▸ Instructions for the task
Return all lines below containing the word "LIGHT".

▸ Task input
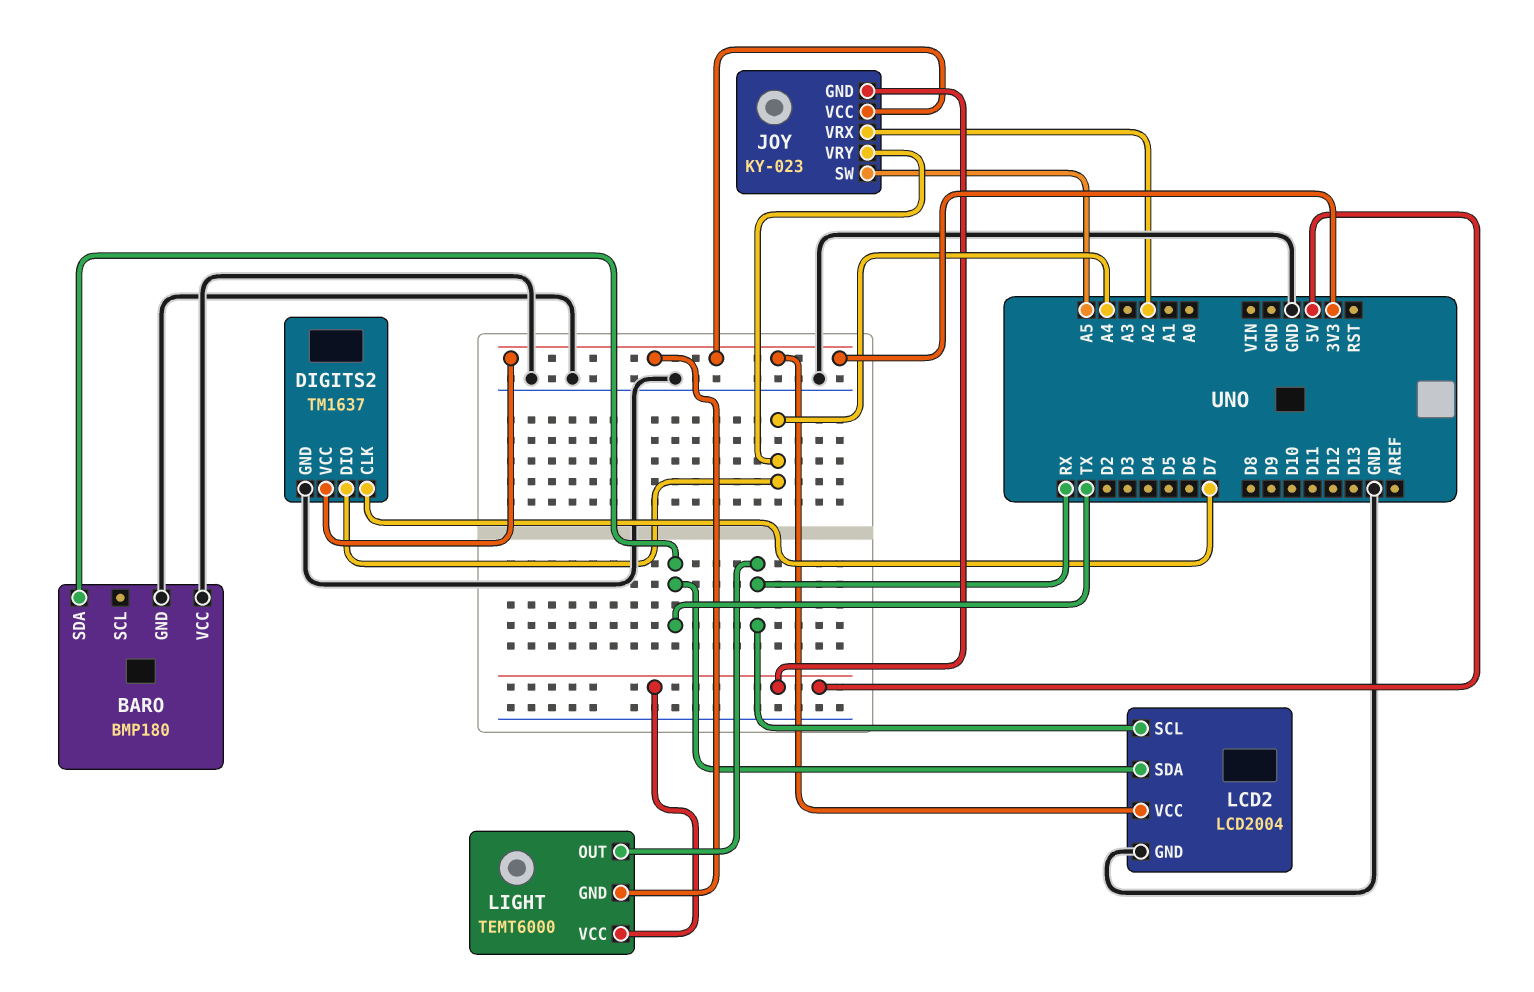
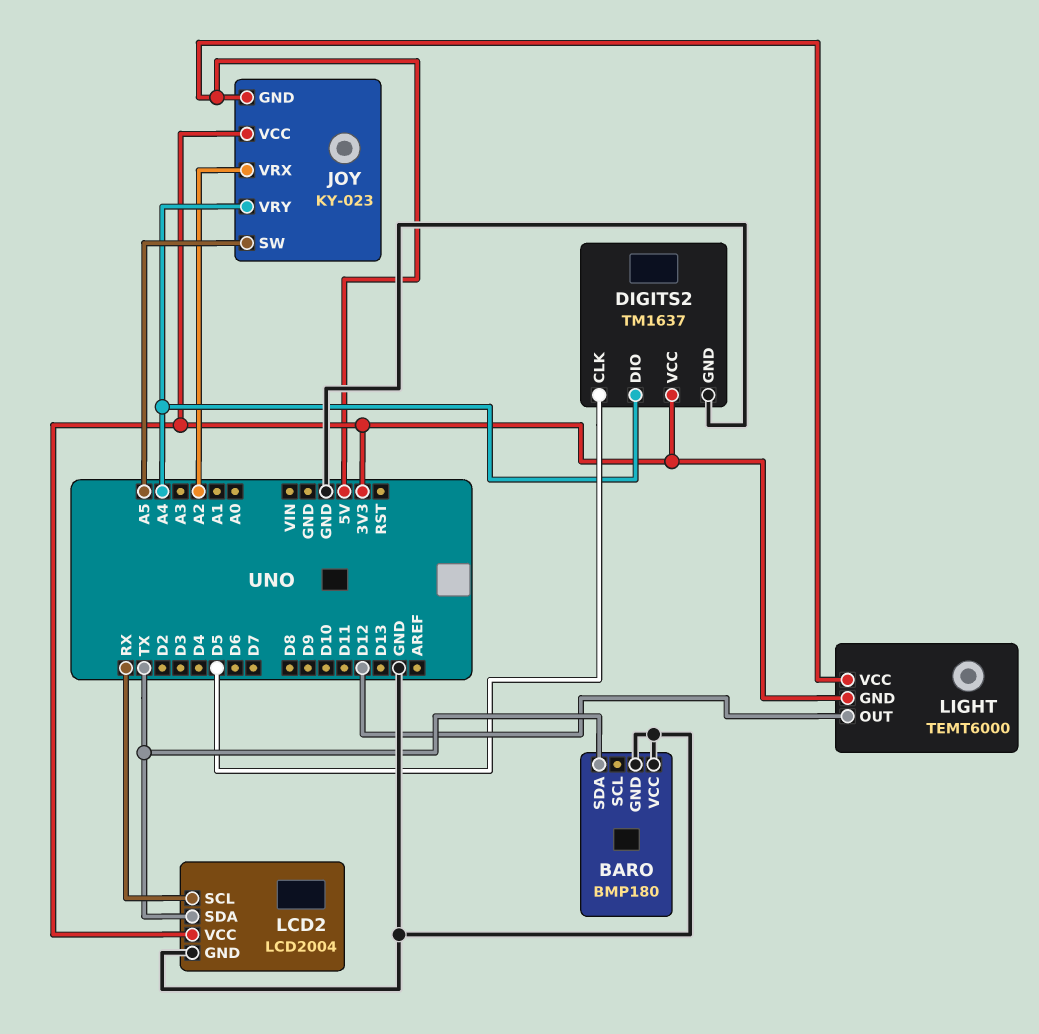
DIGITS2 pin CLK: D7 -> D5
LIGHT pin OUT: RX -> D12

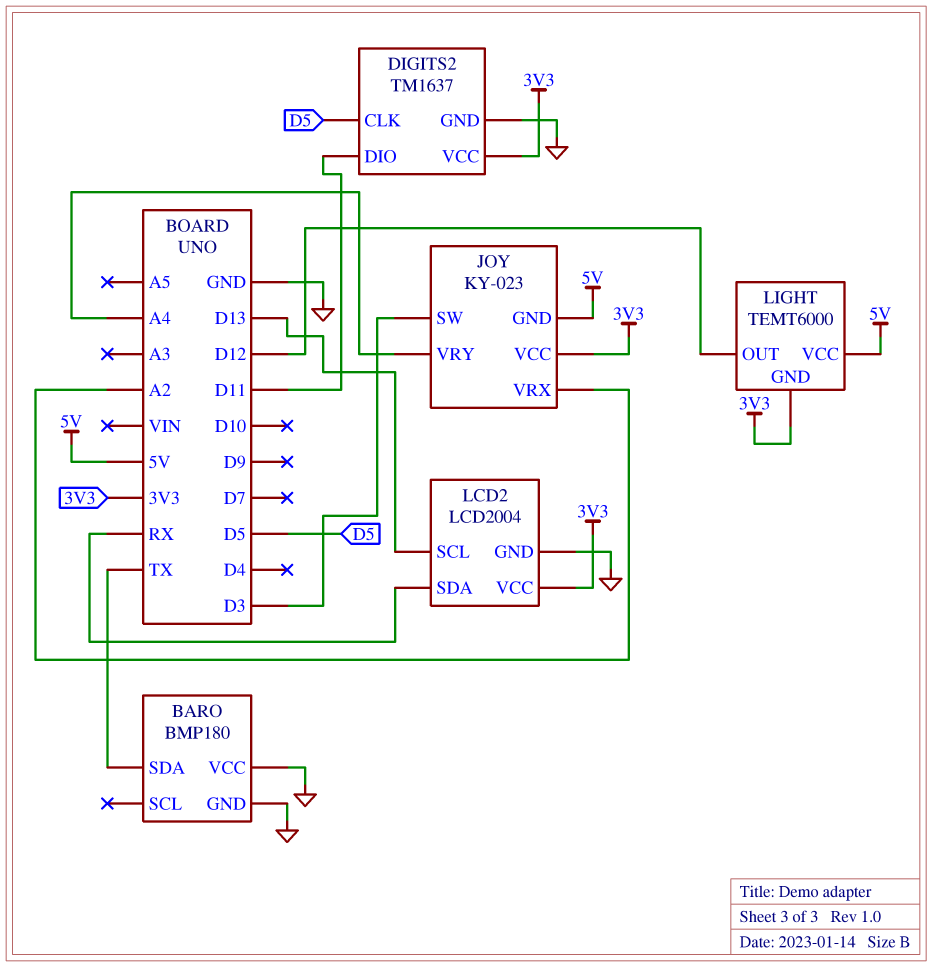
DIGITS2 pin DIO: A4 -> D11
JOY pin SW: A5 -> D3
LCD2 pin SCL: RX -> D13
LCD2 pin SDA: TX -> RX

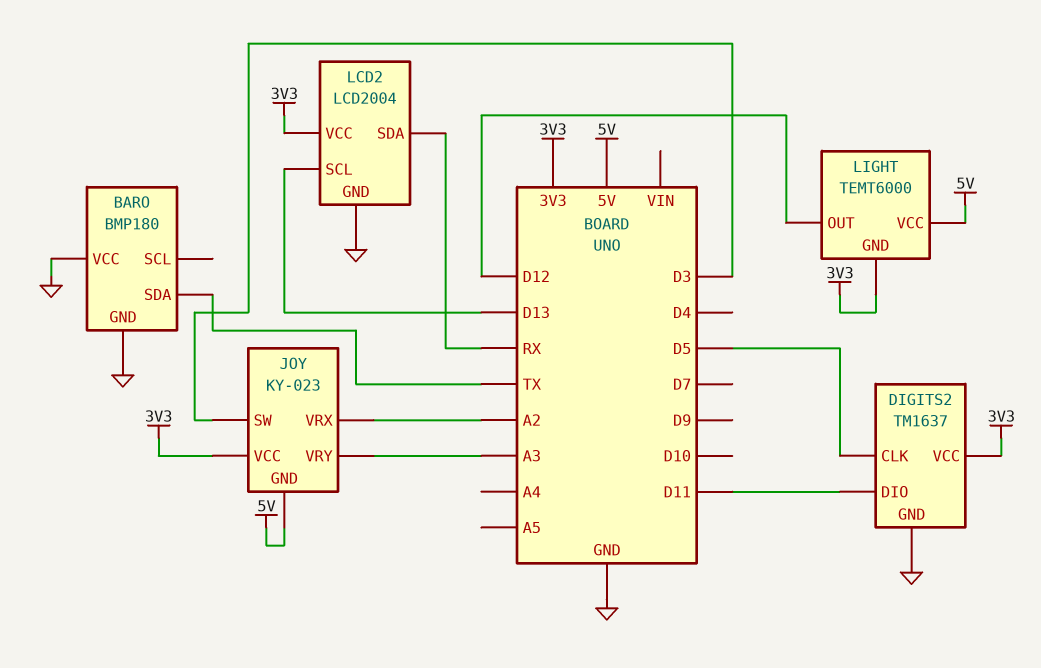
JOY pin VRY: A4 -> A3

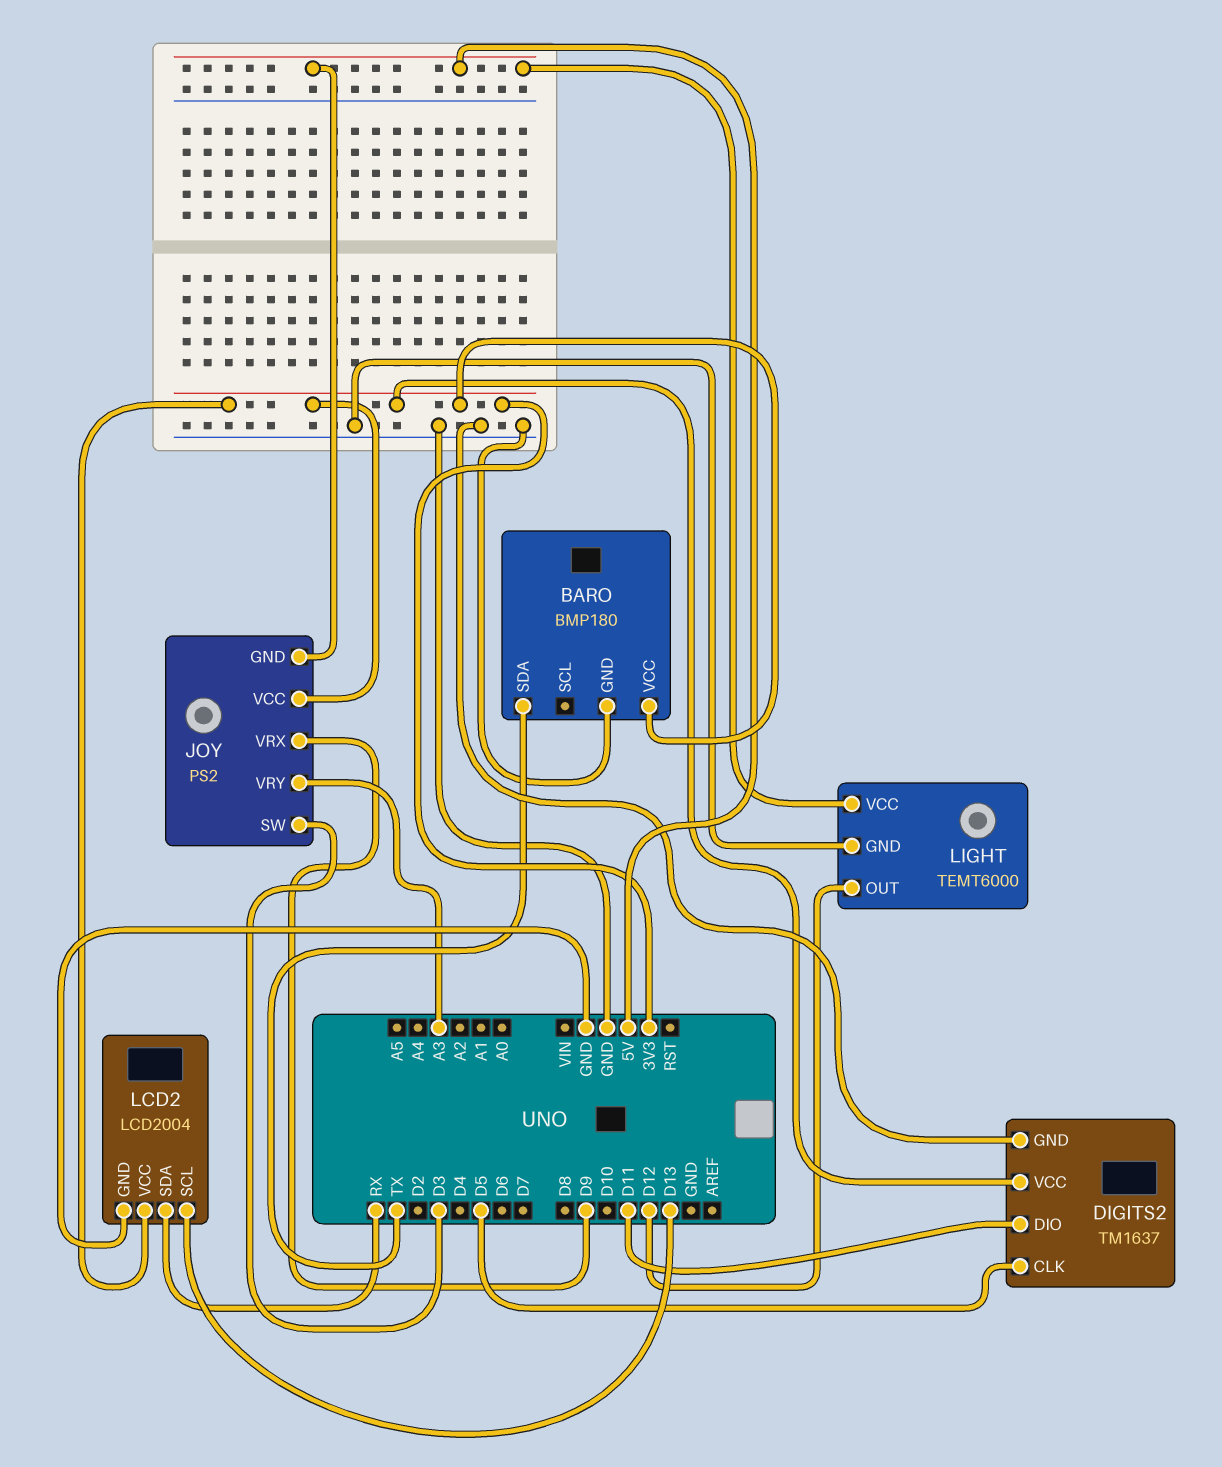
BARO pin VCC: GND -> 3V3
JOY: KY-023 -> PS2
JOY pin VRX: A2 -> D9
LIGHT pin GND: 3V3 -> GND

▸ Result for this exercise
LIGHT pin OUT: RX -> D12
LIGHT pin GND: 3V3 -> GND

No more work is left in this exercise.